**Supplied material:**
>>
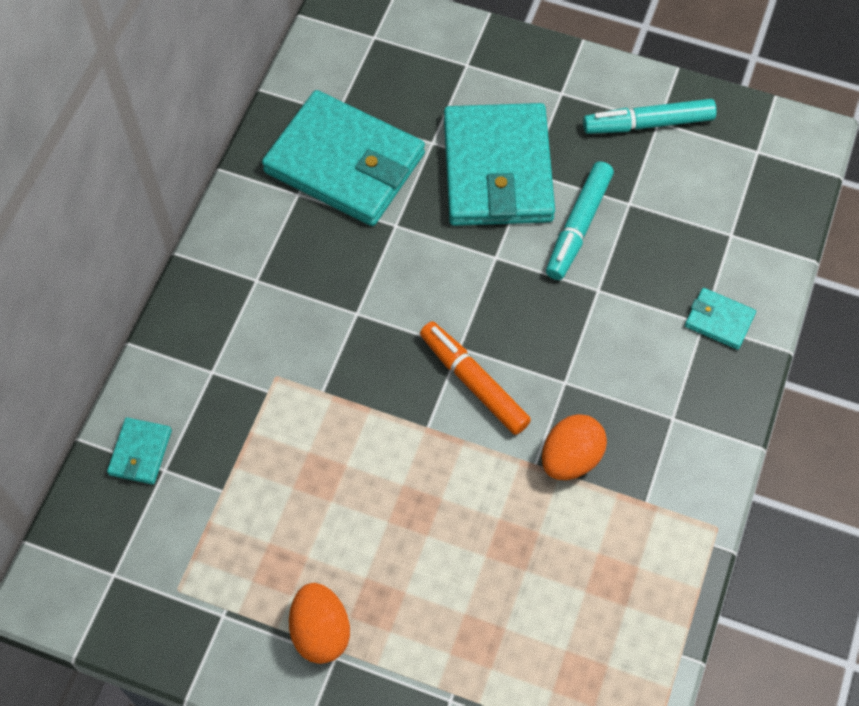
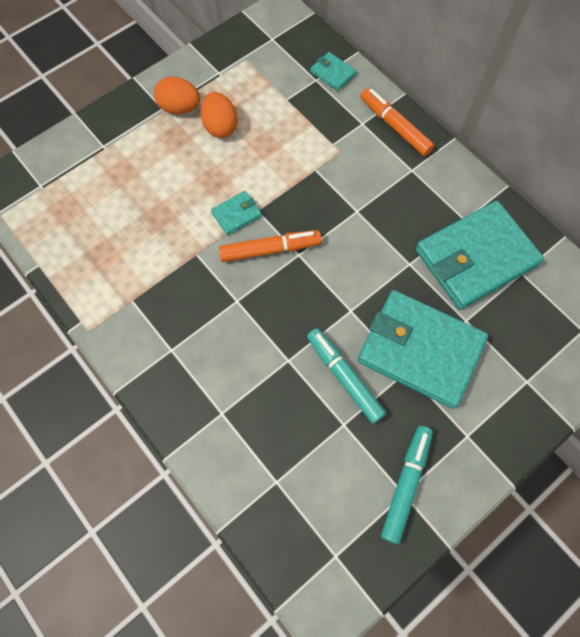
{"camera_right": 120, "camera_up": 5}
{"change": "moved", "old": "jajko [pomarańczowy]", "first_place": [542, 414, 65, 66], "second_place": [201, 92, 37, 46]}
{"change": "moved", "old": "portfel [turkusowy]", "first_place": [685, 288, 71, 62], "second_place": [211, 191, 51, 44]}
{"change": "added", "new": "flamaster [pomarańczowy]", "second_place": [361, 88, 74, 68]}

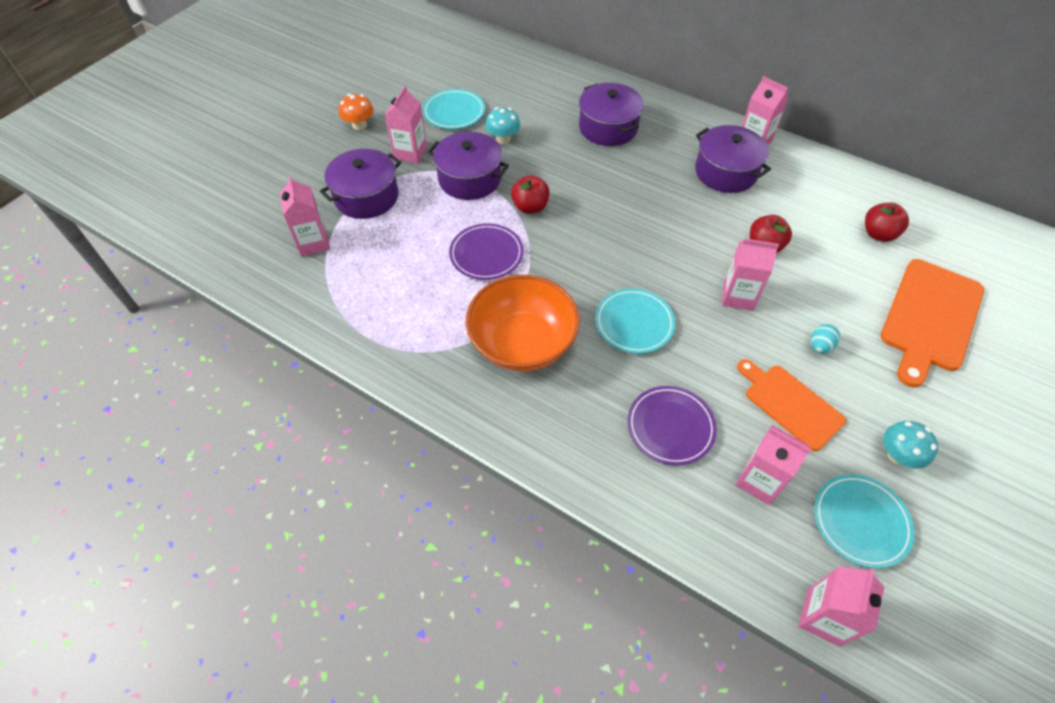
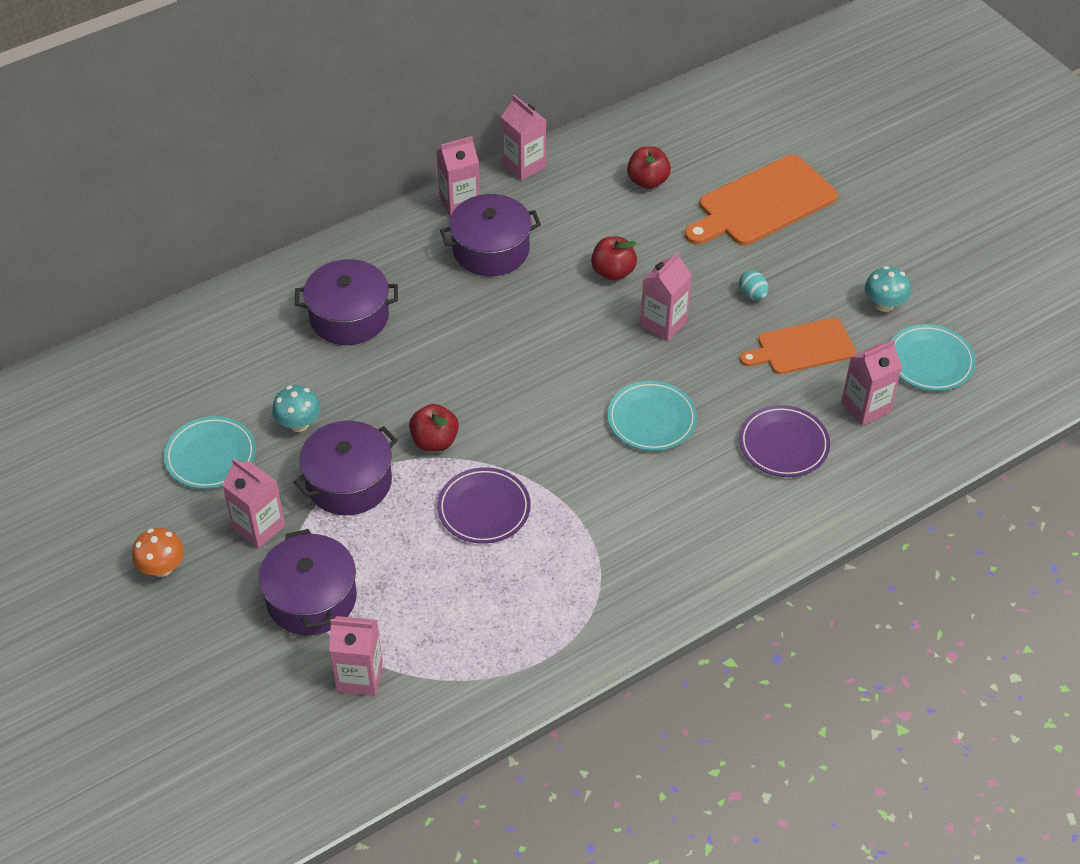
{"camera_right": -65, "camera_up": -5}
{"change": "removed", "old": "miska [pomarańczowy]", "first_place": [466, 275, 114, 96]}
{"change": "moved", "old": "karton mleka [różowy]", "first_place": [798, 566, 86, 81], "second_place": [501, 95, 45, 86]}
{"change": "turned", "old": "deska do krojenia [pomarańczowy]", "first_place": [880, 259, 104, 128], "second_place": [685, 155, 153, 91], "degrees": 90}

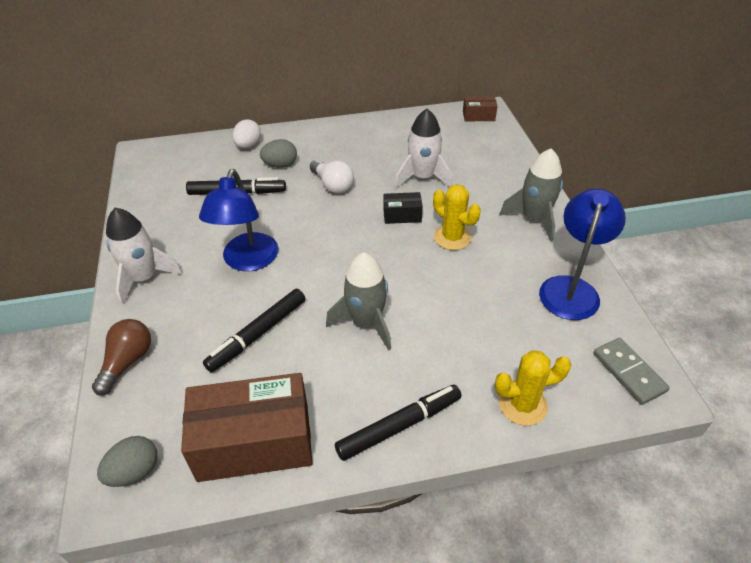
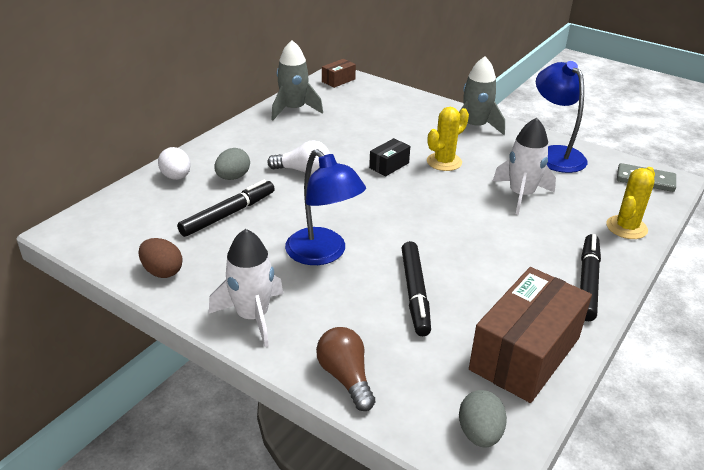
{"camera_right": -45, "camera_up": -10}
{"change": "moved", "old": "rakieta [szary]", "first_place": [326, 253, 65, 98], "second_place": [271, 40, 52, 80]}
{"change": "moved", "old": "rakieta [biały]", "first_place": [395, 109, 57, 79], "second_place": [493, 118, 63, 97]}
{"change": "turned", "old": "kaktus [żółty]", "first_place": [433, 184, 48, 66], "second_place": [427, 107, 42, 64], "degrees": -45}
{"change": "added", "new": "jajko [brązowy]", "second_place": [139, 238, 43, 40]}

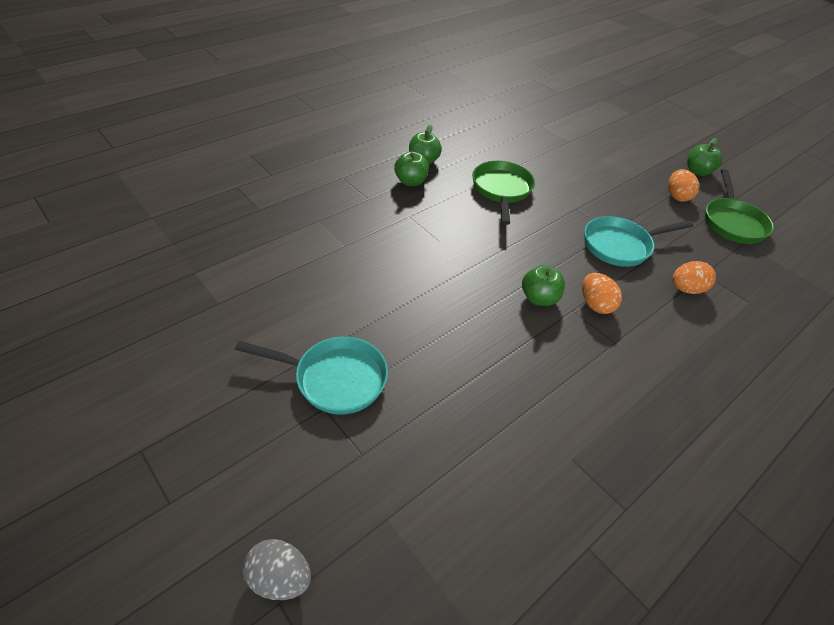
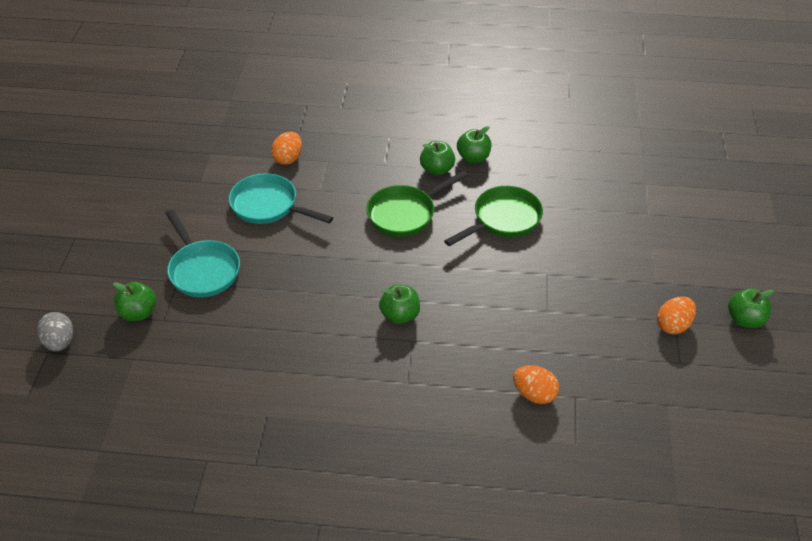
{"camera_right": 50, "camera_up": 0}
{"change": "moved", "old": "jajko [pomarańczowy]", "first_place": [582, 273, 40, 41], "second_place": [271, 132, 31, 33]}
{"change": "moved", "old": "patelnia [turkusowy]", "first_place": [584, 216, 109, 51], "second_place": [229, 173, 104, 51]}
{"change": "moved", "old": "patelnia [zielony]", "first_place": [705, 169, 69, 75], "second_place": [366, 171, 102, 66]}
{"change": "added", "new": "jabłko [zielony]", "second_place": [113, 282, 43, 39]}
<<
**Work instructions:**
Although the records include pictures, output only their text, exactly and completely.

**Result for this exercise:**
{"camera_right": 120, "camera_up": 5}
{"change": "moved", "old": "jajko [pomarańczowy]", "first_place": [542, 414, 65, 66], "second_place": [201, 92, 37, 46]}
{"change": "moved", "old": "portfel [turkusowy]", "first_place": [685, 288, 71, 62], "second_place": [211, 191, 51, 44]}
{"change": "added", "new": "flamaster [pomarańczowy]", "second_place": [361, 88, 74, 68]}

{"camera_right": -65, "camera_up": -5}
{"change": "removed", "old": "miska [pomarańczowy]", "first_place": [466, 275, 114, 96]}
{"change": "moved", "old": "karton mleka [różowy]", "first_place": [798, 566, 86, 81], "second_place": [501, 95, 45, 86]}
{"change": "turned", "old": "deska do krojenia [pomarańczowy]", "first_place": [880, 259, 104, 128], "second_place": [685, 155, 153, 91], "degrees": 90}

{"camera_right": -45, "camera_up": -10}
{"change": "moved", "old": "rakieta [szary]", "first_place": [326, 253, 65, 98], "second_place": [271, 40, 52, 80]}
{"change": "moved", "old": "rakieta [biały]", "first_place": [395, 109, 57, 79], "second_place": [493, 118, 63, 97]}
{"change": "turned", "old": "kaktus [żółty]", "first_place": [433, 184, 48, 66], "second_place": [427, 107, 42, 64], "degrees": -45}
{"change": "added", "new": "jajko [brązowy]", "second_place": [139, 238, 43, 40]}

{"camera_right": 50, "camera_up": 0}
{"change": "moved", "old": "jajko [pomarańczowy]", "first_place": [582, 273, 40, 41], "second_place": [271, 132, 31, 33]}
{"change": "moved", "old": "patelnia [turkusowy]", "first_place": [584, 216, 109, 51], "second_place": [229, 173, 104, 51]}
{"change": "moved", "old": "patelnia [zielony]", "first_place": [705, 169, 69, 75], "second_place": [366, 171, 102, 66]}
{"change": "added", "new": "jabłko [zielony]", "second_place": [113, 282, 43, 39]}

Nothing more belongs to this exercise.